Entries taken from a collection:
.....
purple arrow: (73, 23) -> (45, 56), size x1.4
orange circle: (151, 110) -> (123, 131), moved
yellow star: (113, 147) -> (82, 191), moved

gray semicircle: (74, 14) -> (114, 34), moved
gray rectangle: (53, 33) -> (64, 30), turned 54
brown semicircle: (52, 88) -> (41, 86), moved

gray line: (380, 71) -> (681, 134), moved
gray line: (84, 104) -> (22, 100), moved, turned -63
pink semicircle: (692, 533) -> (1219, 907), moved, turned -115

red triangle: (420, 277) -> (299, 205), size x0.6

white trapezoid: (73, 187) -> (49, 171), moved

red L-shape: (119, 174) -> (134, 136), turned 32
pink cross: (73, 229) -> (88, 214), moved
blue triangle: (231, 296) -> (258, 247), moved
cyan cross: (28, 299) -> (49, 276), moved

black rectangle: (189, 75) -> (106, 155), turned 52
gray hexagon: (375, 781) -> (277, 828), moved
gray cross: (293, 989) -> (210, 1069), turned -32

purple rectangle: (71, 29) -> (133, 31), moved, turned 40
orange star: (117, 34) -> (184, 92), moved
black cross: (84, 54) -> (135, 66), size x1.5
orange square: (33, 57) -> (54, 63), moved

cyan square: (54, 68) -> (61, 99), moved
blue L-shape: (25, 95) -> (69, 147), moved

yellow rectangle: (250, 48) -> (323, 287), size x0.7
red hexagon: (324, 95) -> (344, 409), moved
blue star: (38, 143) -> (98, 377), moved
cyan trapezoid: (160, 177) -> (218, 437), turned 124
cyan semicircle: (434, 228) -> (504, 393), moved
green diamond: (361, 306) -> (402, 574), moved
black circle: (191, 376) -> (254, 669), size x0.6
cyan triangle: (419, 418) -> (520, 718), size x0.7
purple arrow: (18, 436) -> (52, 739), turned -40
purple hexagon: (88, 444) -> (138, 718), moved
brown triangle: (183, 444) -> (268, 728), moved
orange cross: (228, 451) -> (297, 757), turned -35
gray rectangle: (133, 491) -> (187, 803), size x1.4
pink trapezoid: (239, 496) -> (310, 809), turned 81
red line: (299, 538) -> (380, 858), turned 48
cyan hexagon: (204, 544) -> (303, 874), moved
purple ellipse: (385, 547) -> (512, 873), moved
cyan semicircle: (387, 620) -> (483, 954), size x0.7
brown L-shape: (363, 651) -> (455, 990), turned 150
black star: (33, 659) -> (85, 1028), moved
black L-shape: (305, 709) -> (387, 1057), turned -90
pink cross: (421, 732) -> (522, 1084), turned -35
.....
### What you need to do
Give back exactly the lines above, from the line containing "yellow star: (113, 147) -> (82, 191), moved" through the line containing "gray line: (84, 104)", with both end lines and nothing more.

### Task response
yellow star: (113, 147) -> (82, 191), moved

gray semicircle: (74, 14) -> (114, 34), moved
gray rectangle: (53, 33) -> (64, 30), turned 54
brown semicircle: (52, 88) -> (41, 86), moved

gray line: (380, 71) -> (681, 134), moved
gray line: (84, 104) -> (22, 100), moved, turned -63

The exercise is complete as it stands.